- TASK ITEM -
Return each line of the listing that has the word "brown" in it.

** INFORMATION follows **

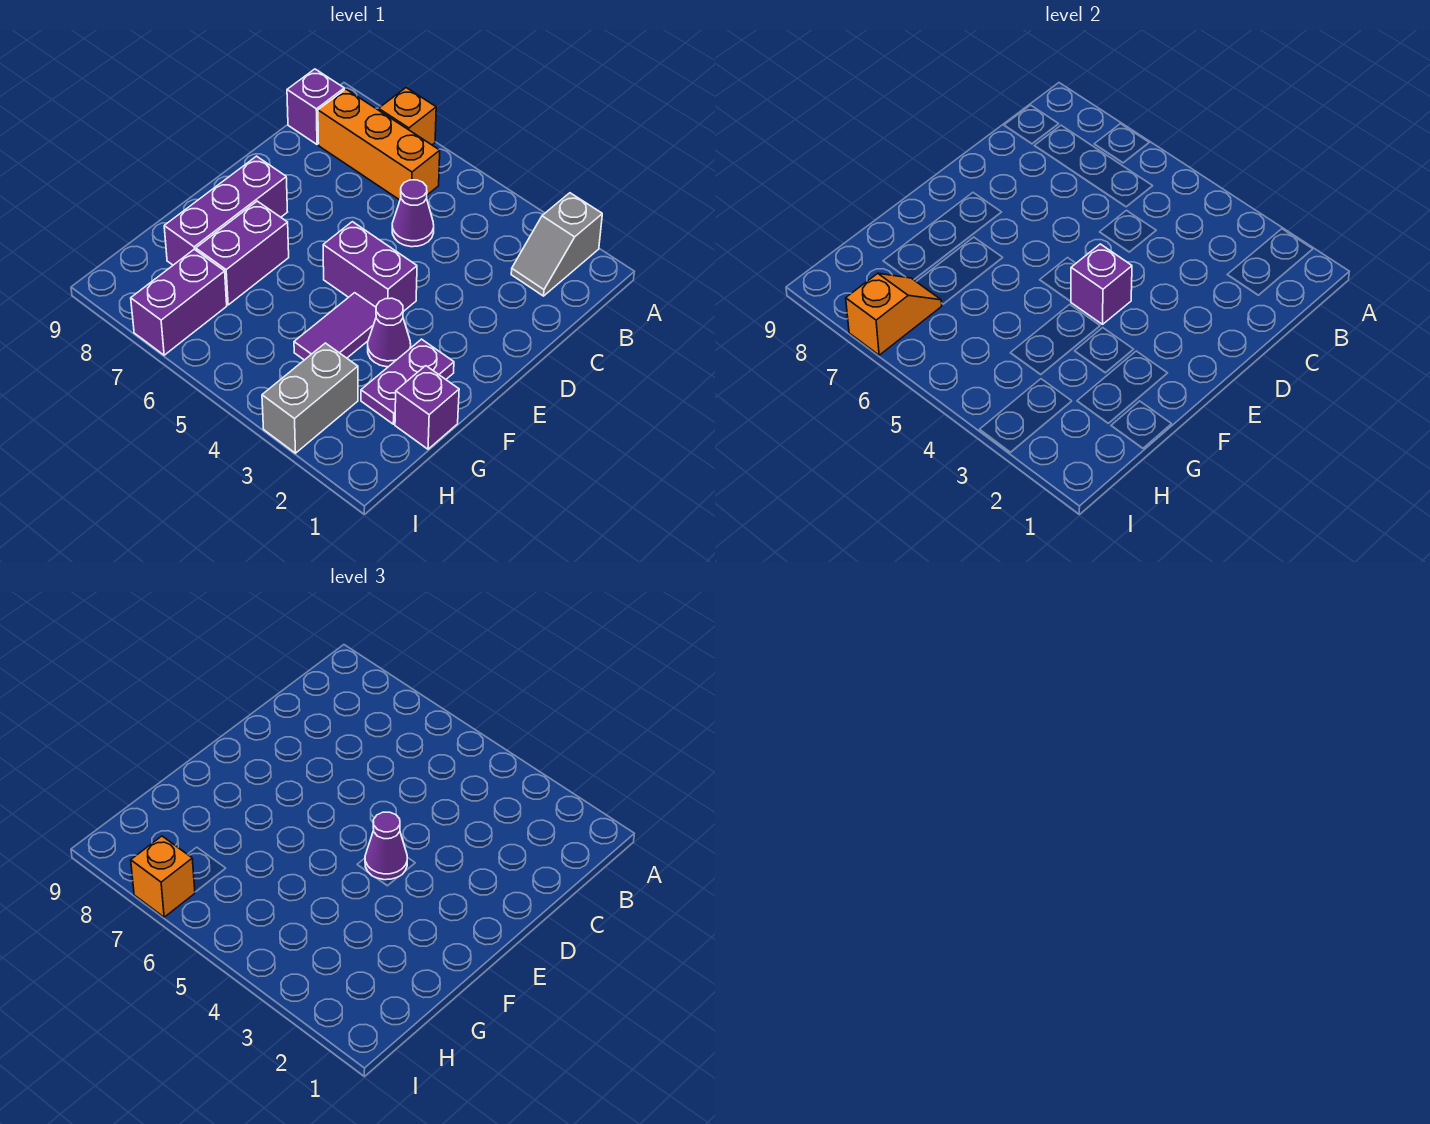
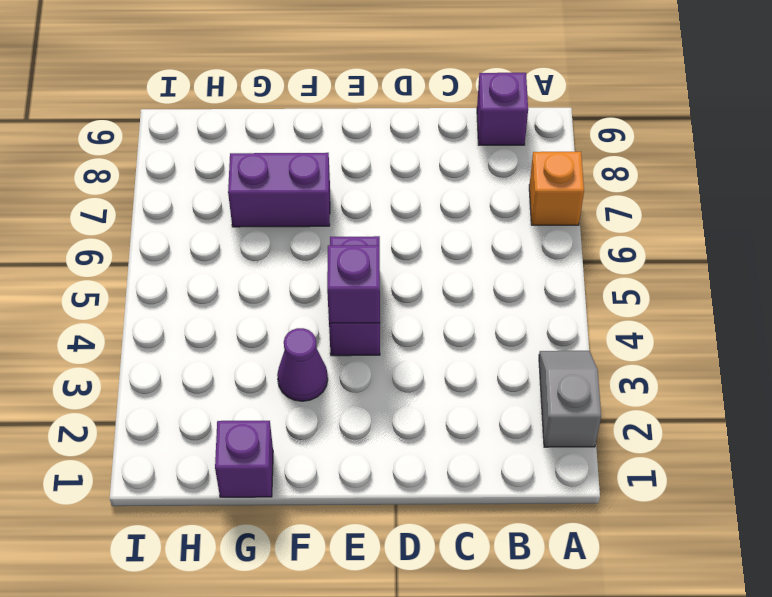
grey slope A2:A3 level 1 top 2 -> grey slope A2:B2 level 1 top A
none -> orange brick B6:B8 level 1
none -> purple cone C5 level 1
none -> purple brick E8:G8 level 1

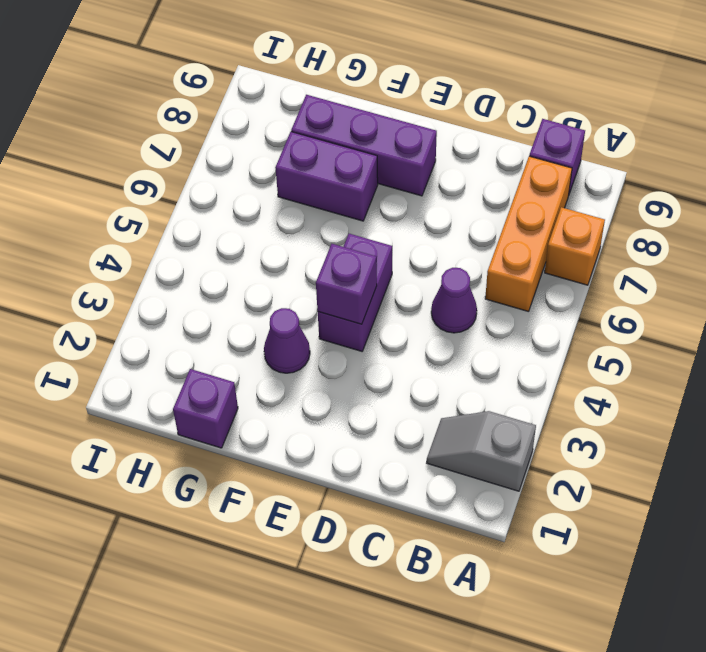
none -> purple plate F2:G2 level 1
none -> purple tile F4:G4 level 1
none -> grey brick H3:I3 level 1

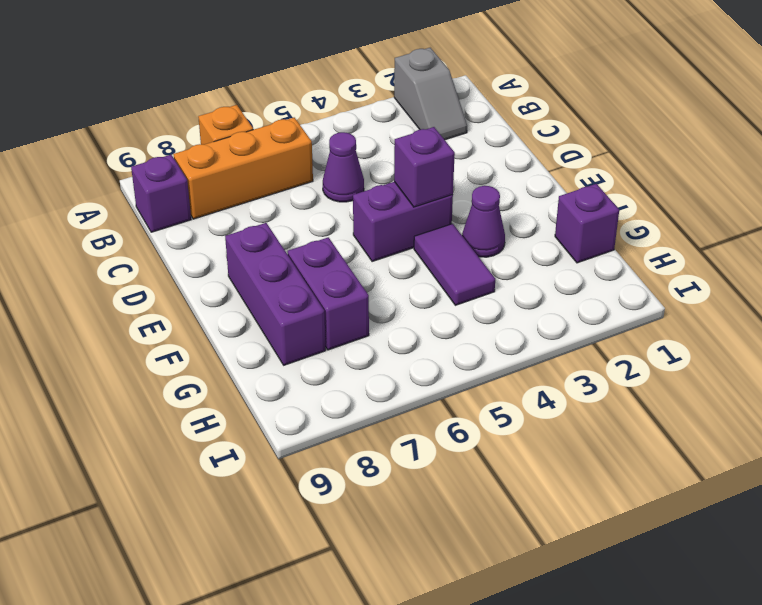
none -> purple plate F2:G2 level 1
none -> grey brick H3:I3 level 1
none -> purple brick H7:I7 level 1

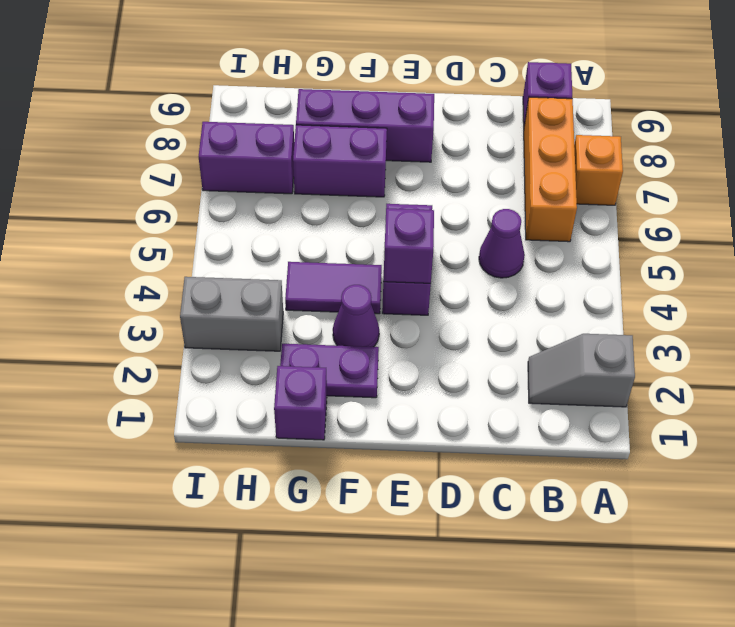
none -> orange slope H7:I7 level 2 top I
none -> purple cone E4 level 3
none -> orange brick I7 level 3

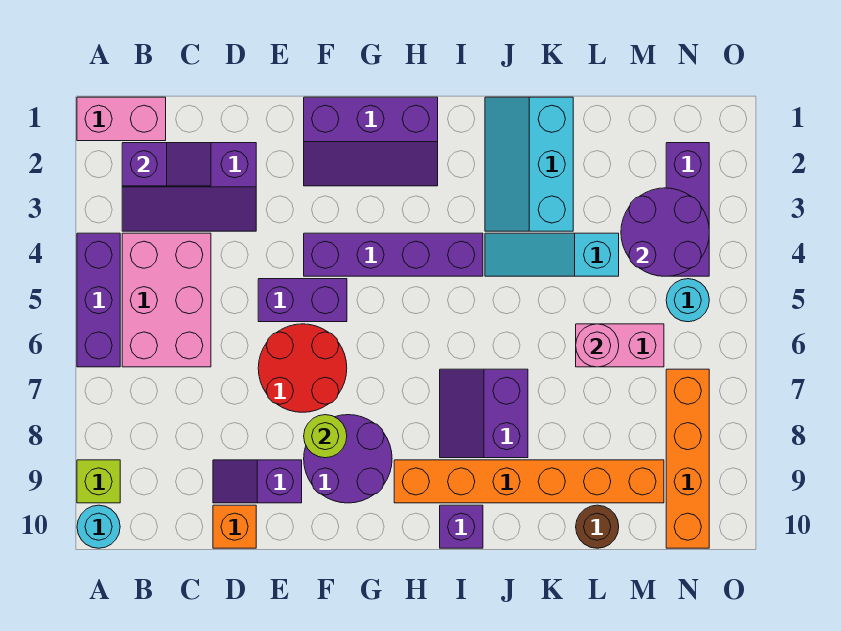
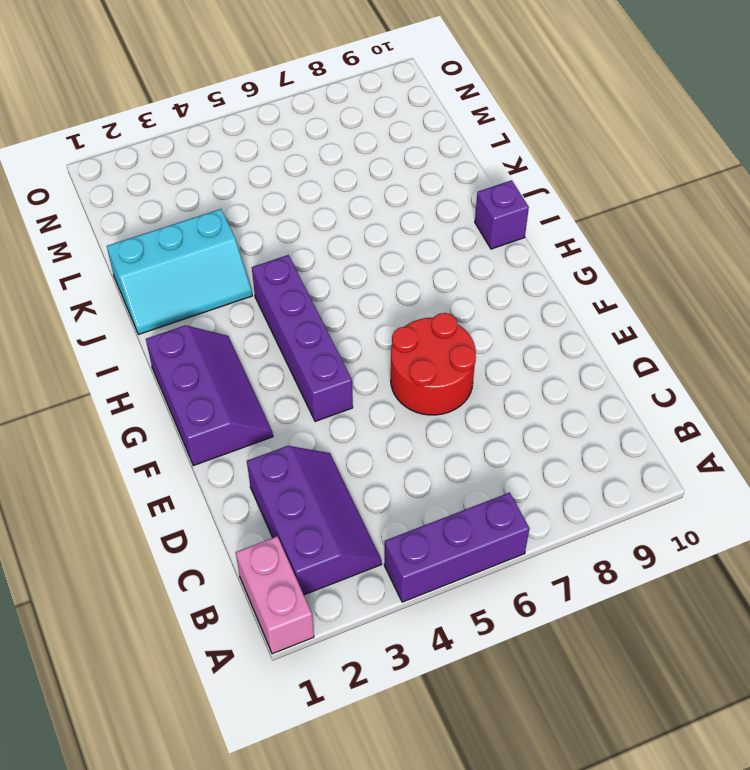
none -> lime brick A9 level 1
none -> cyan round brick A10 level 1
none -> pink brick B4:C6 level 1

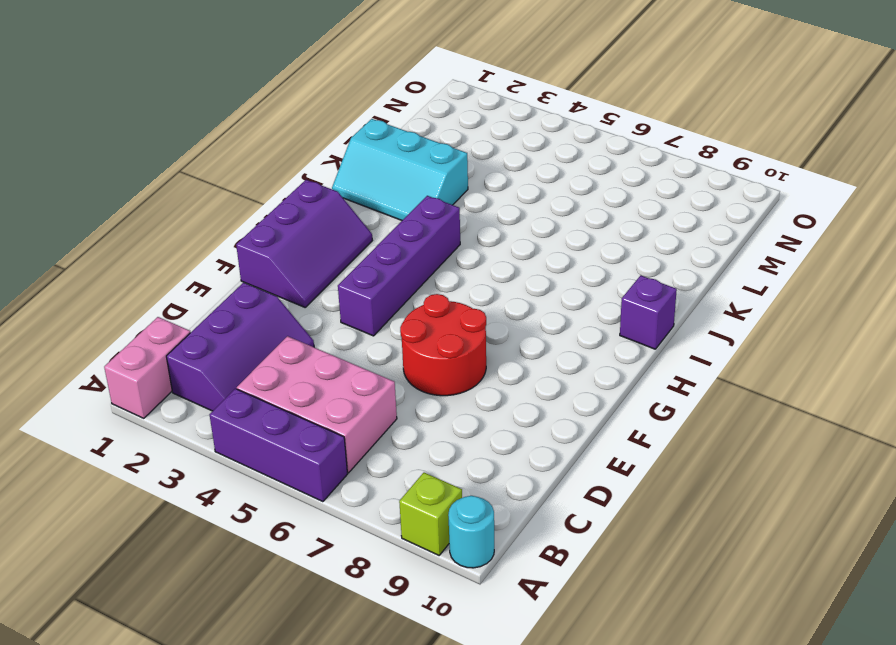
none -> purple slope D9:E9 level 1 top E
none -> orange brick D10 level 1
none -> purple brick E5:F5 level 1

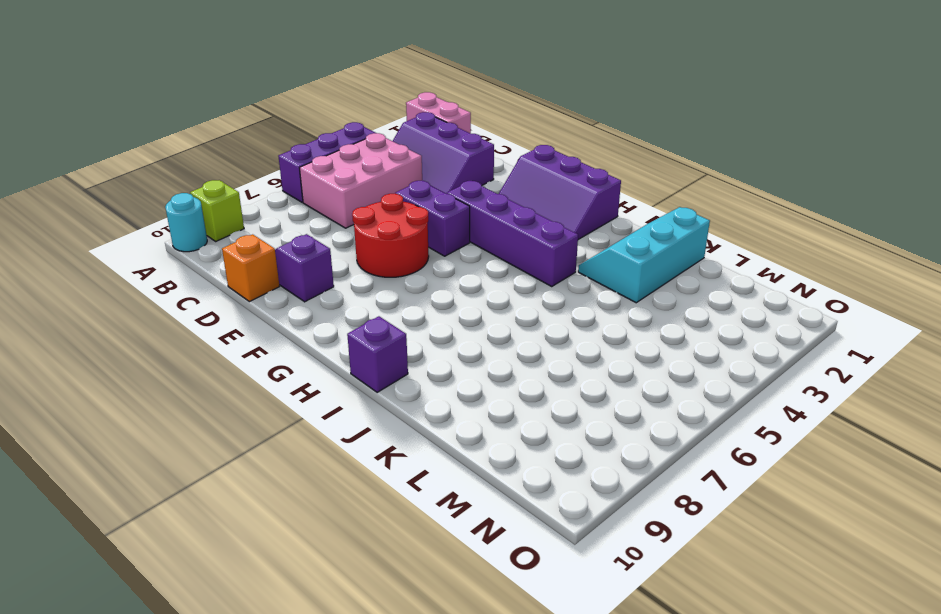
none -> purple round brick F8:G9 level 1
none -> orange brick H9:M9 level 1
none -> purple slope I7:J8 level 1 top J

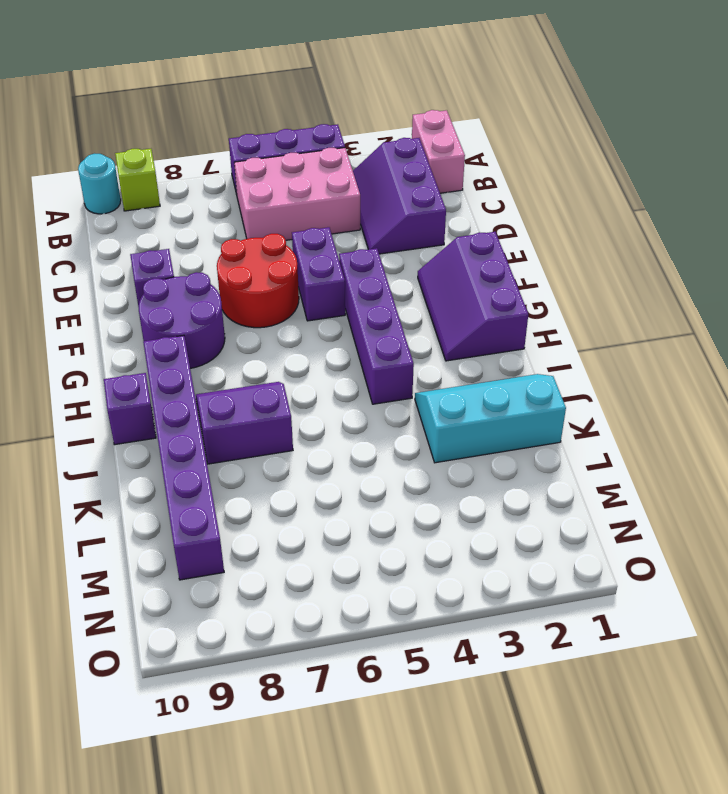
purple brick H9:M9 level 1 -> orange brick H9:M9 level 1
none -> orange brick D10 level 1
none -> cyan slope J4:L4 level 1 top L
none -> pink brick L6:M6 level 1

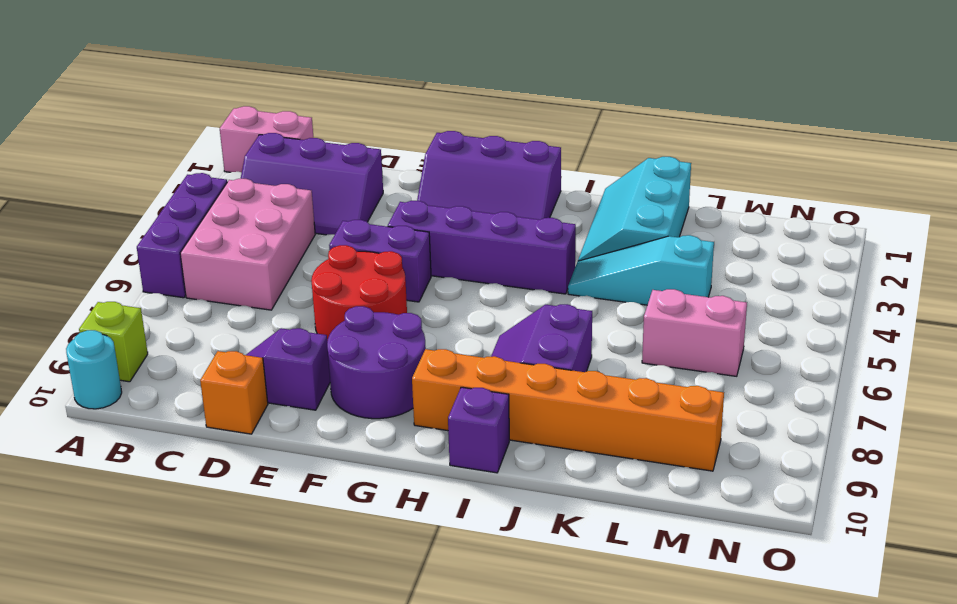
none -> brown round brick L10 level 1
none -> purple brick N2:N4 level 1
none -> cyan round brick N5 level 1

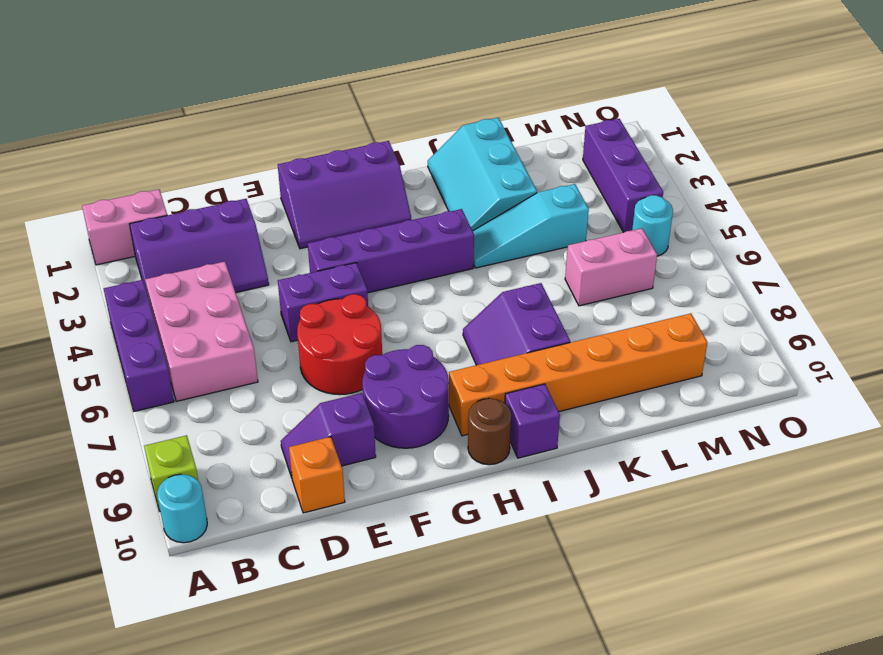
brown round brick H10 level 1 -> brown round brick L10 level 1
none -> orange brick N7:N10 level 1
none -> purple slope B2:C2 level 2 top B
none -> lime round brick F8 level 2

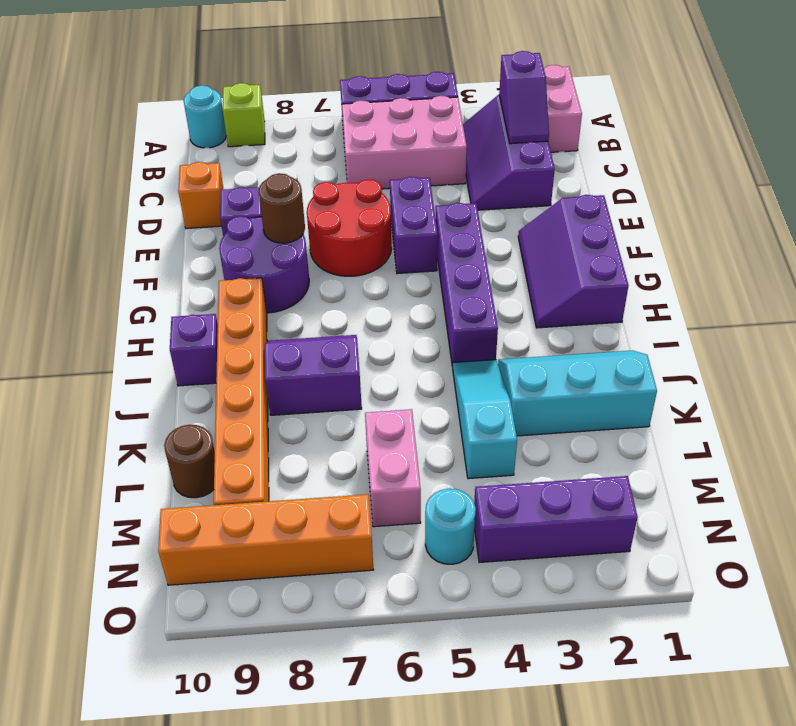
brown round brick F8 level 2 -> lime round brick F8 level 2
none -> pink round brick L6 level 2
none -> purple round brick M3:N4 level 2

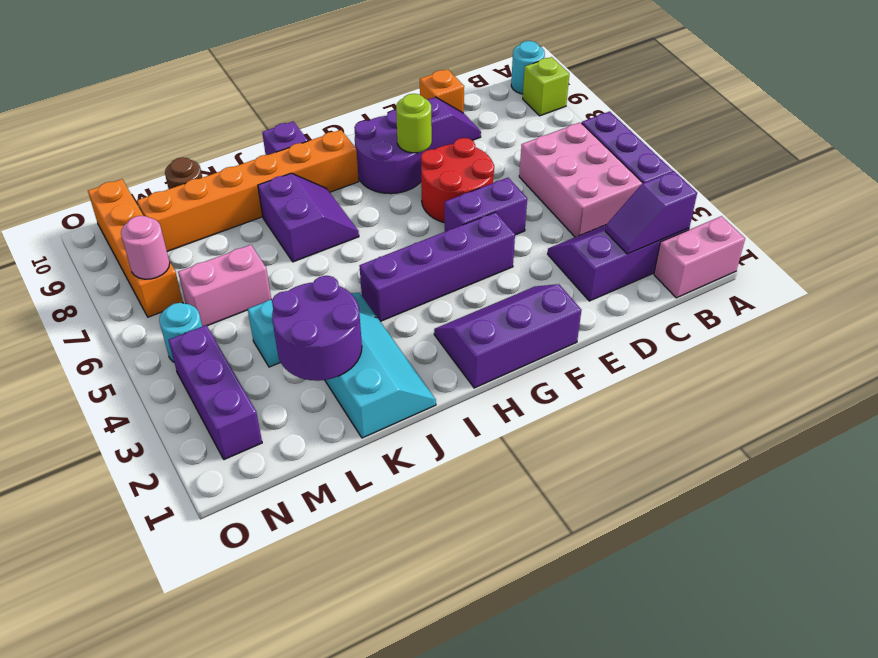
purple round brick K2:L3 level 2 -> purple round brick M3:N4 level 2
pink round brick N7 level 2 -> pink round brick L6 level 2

** End of INFORMATION **

- SOLUTION TO THIS TASK -
none -> brown round brick L10 level 1
brown round brick H10 level 1 -> brown round brick L10 level 1
brown round brick F8 level 2 -> lime round brick F8 level 2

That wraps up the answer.